*** Working data Section Begins ***

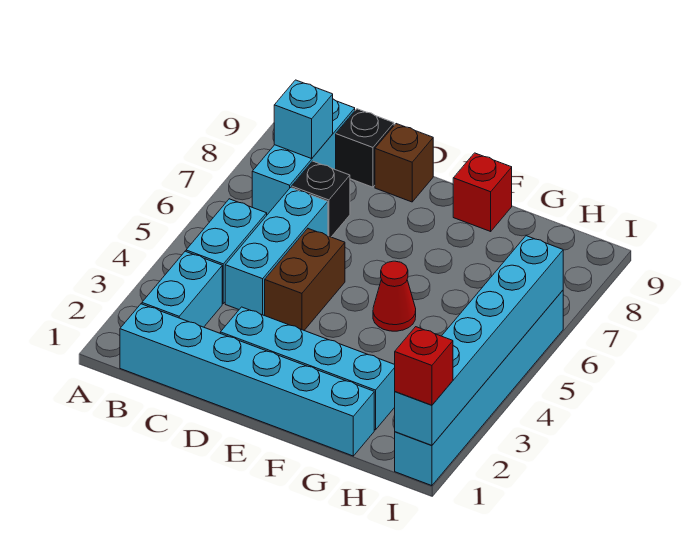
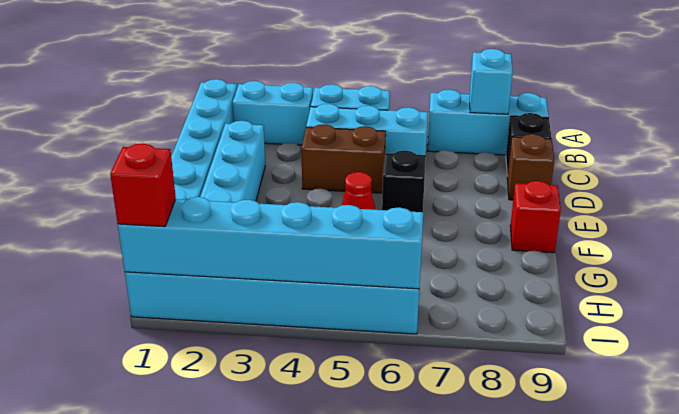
black 1x1 brick [292,161,350,237] -> black 1x1 brick moved to [382,150,426,212]

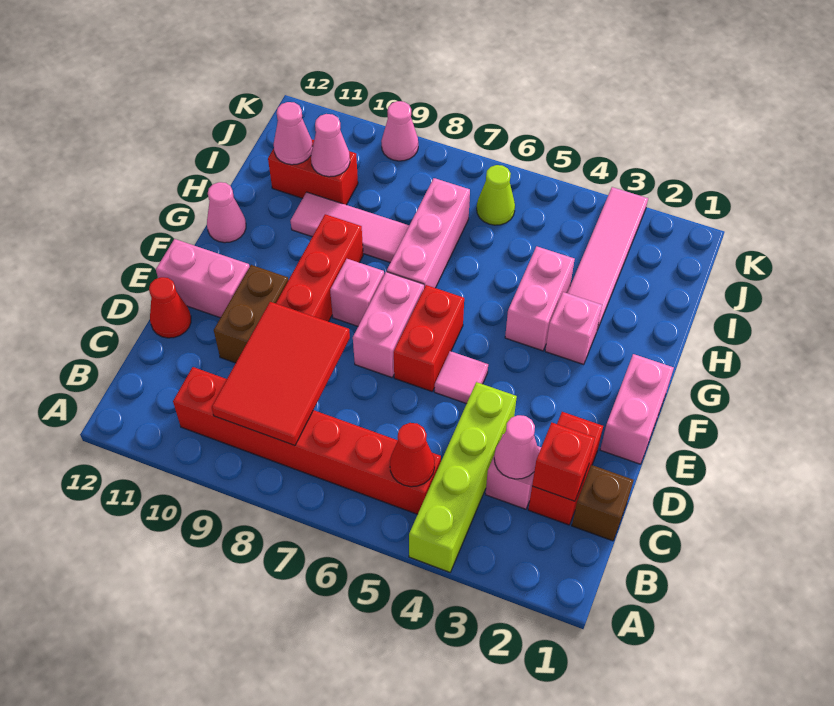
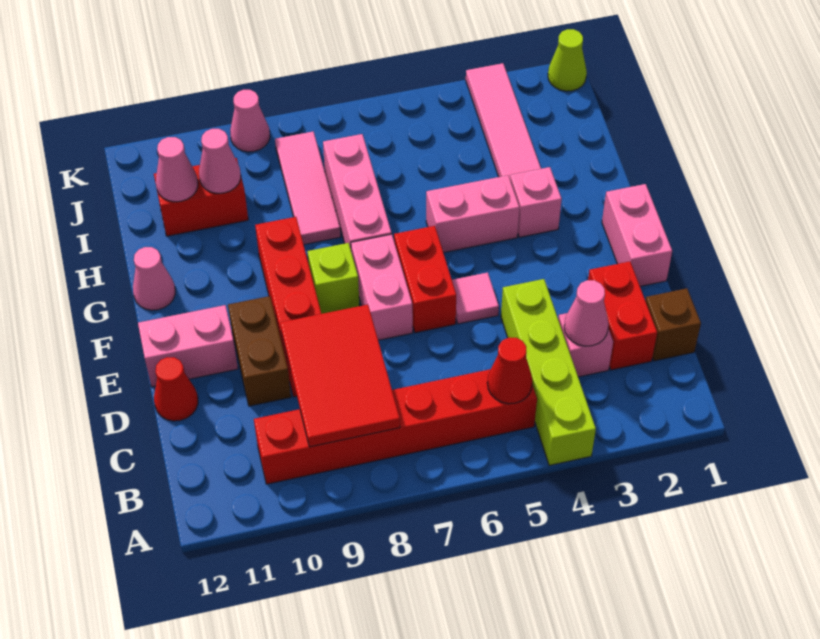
red 1x1 brick [532,423,595,501] -> none
pink 1x1 brick [330,259,384,326] -> lime 1x1 brick [307,243,360,314]
pink 1x2 brick [505,246,575,351] -> pink 1x2 brick turned to [426,175,519,253]
pink 1x3 tile [291,192,409,263] -> pink 1x3 tile turned to [275,132,341,244]
lime 1x1 cone [477,165,515,225] -> lime 1x1 cone moved to [548,29,587,91]

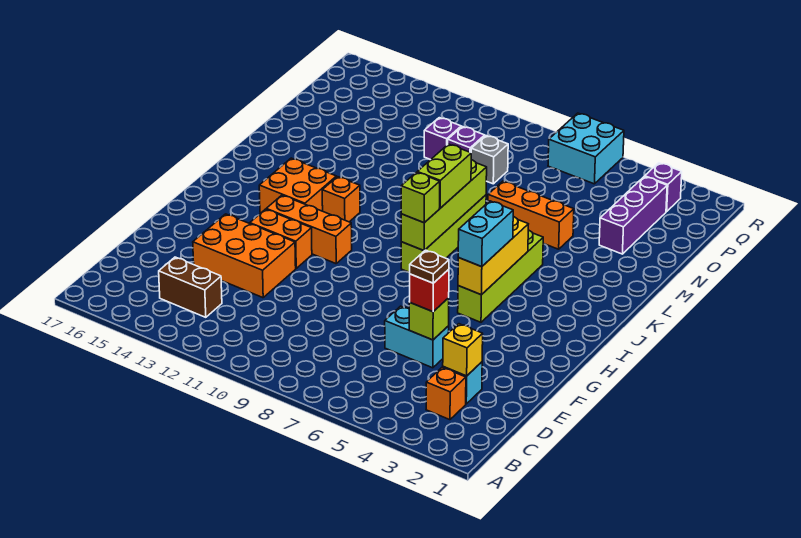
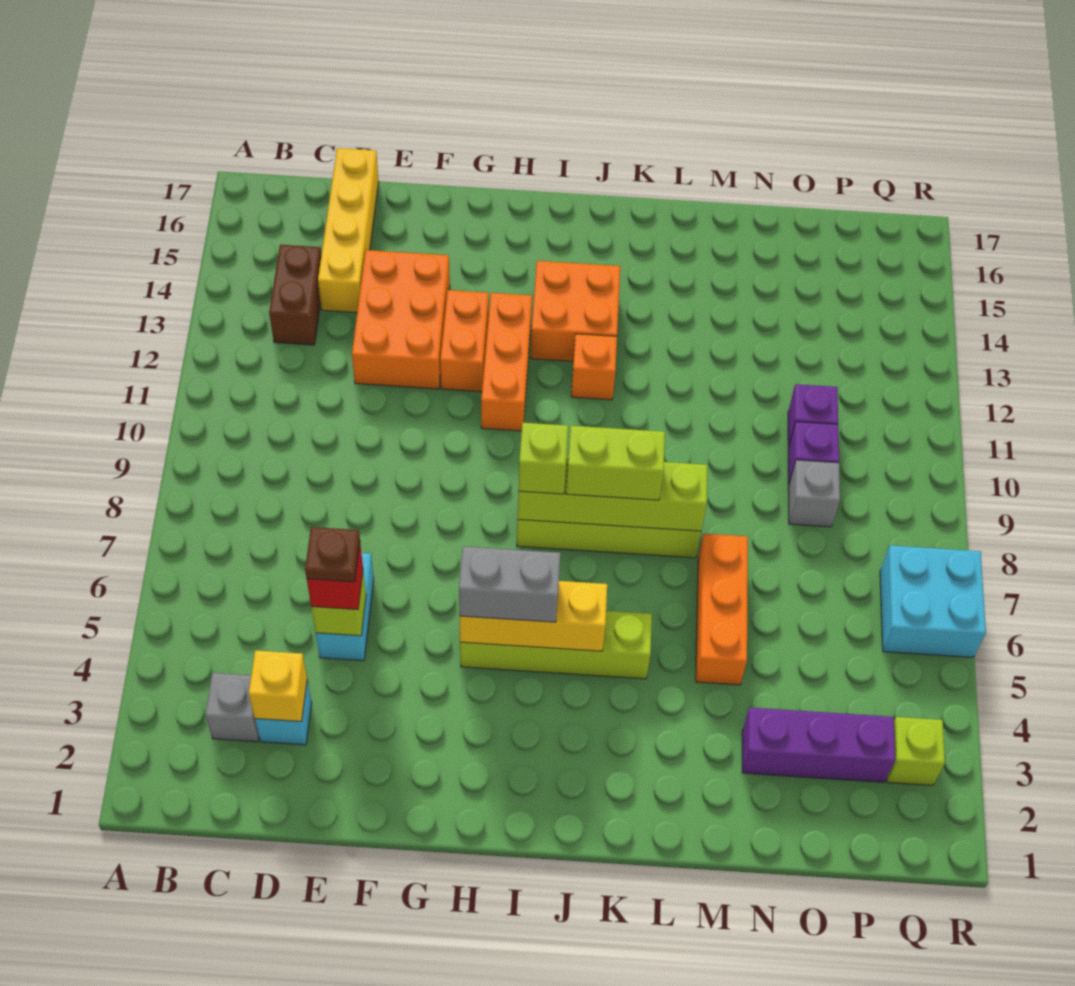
orange 1x1 brick [426,367,466,420] -> grey 1x1 brick [205,673,259,742]
none -> yellow 1x4 brick [318,148,379,313]
cyan 1x2 brick [458,201,513,267] -> grey 1x2 brick [459,546,560,622]
purple 1x1 brick [645,163,682,212] -> lime 1x1 brick [887,717,945,785]

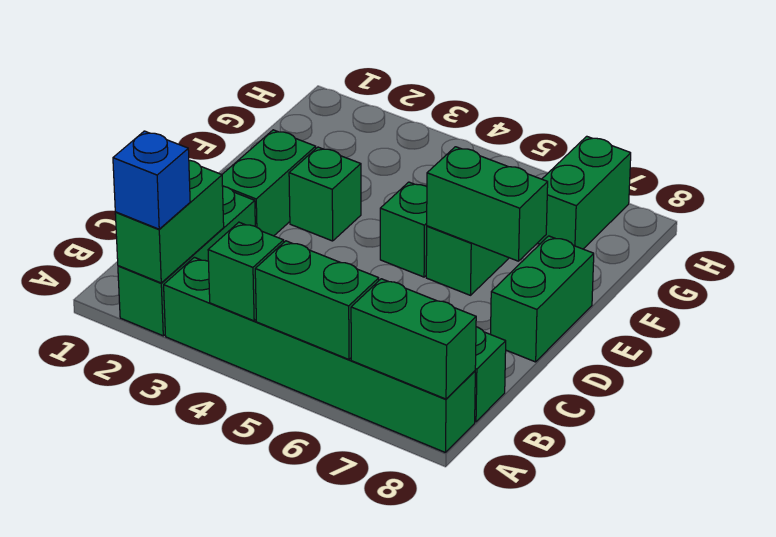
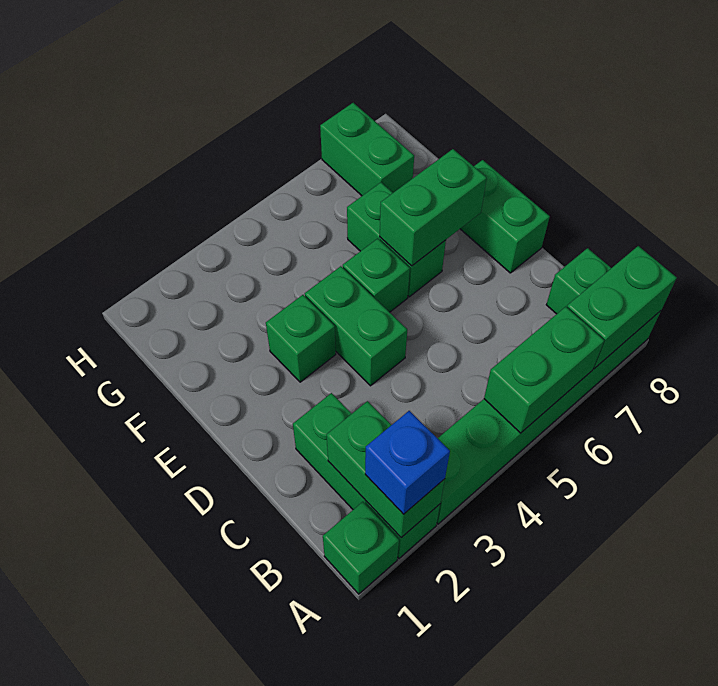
green 1x1 brick [208,222,284,321] -> green 1x1 brick moved to [323,502,399,594]
green 1x2 brick [222,130,316,236] -> green 1x2 brick moved to [305,266,407,386]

*** Working data Section Ends ***

- Task goal
Provide a precise transcription of the listing, excluding each picture.

- Solution to this exercise
black 1x1 brick [292,161,350,237] -> black 1x1 brick moved to [382,150,426,212]

red 1x1 brick [532,423,595,501] -> none
pink 1x1 brick [330,259,384,326] -> lime 1x1 brick [307,243,360,314]
pink 1x2 brick [505,246,575,351] -> pink 1x2 brick turned to [426,175,519,253]
pink 1x3 tile [291,192,409,263] -> pink 1x3 tile turned to [275,132,341,244]
lime 1x1 cone [477,165,515,225] -> lime 1x1 cone moved to [548,29,587,91]

orange 1x1 brick [426,367,466,420] -> grey 1x1 brick [205,673,259,742]
none -> yellow 1x4 brick [318,148,379,313]
cyan 1x2 brick [458,201,513,267] -> grey 1x2 brick [459,546,560,622]
purple 1x1 brick [645,163,682,212] -> lime 1x1 brick [887,717,945,785]

green 1x1 brick [208,222,284,321] -> green 1x1 brick moved to [323,502,399,594]
green 1x2 brick [222,130,316,236] -> green 1x2 brick moved to [305,266,407,386]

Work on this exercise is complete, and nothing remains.